> **The task**
Images don't belong in the copy. Output the rest of the data exactly.

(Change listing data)
━━━━━━━━━━━━━━━━━━━━

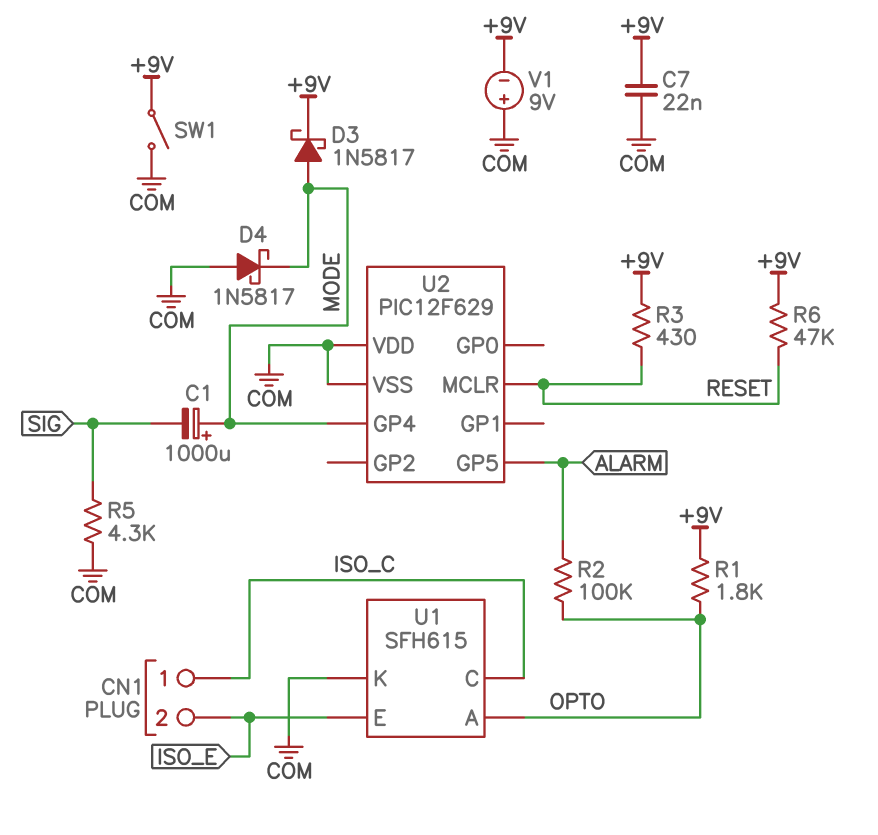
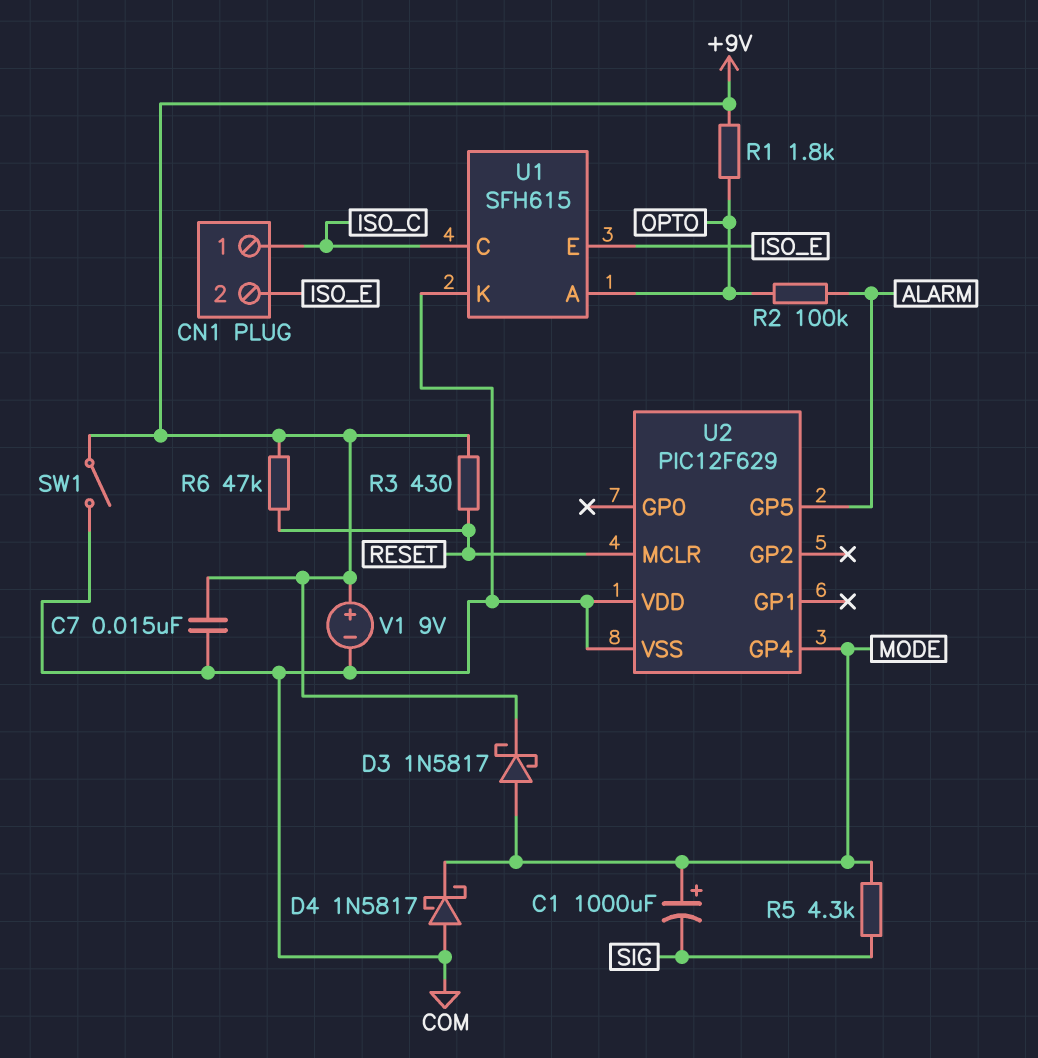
C7: 22nF (+9V, COM) -> 15nF (+9V, COM)
R5: 4.3k (COM, SIG) -> 4.3k (MODE, SIG)
V1: 9V (plus COM, minus +9V) -> 9V (plus +9V, minus COM)

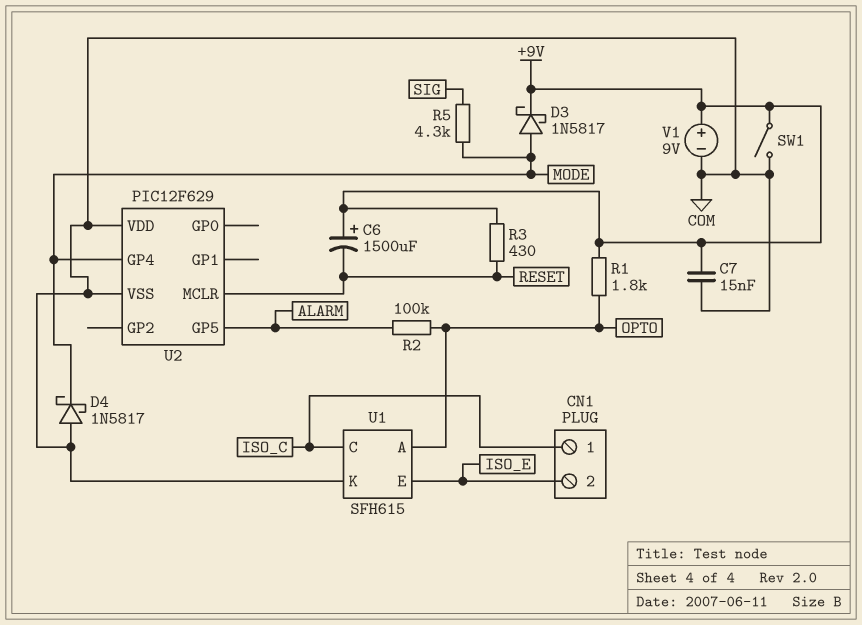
C1: 1000uF (plus MODE, minus SIG) -> none
C6: none -> 1500uF (plus +9V, minus RESET)
R6: 47k (+9V, RESET) -> none

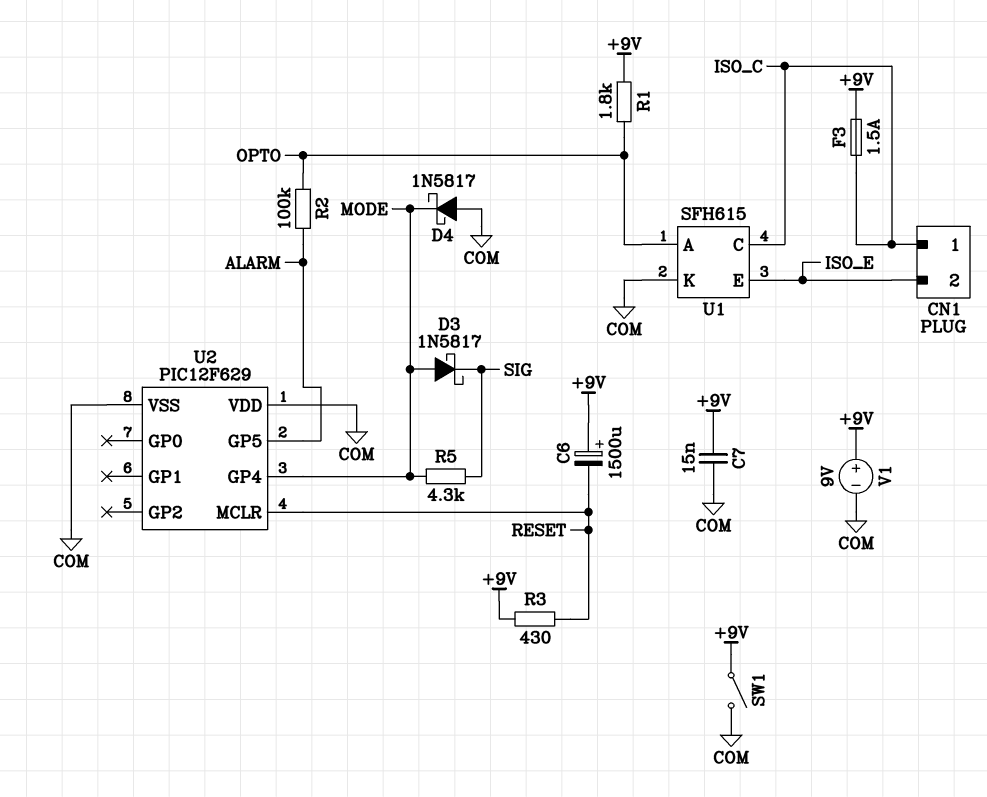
D3: schottky 1N5817 (A MODE, K +9V) -> schottky 1N5817 (A MODE, K SIG)
F3: none -> 1.5A (+9V, ISO_C)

━━━━━━━━━━━━━━━━━━━━

> **Response for this exercise**
C7: 22nF (+9V, COM) -> 15nF (+9V, COM)
R5: 4.3k (COM, SIG) -> 4.3k (MODE, SIG)
V1: 9V (plus COM, minus +9V) -> 9V (plus +9V, minus COM)

C1: 1000uF (plus MODE, minus SIG) -> none
C6: none -> 1500uF (plus +9V, minus RESET)
R6: 47k (+9V, RESET) -> none

D3: schottky 1N5817 (A MODE, K +9V) -> schottky 1N5817 (A MODE, K SIG)
F3: none -> 1.5A (+9V, ISO_C)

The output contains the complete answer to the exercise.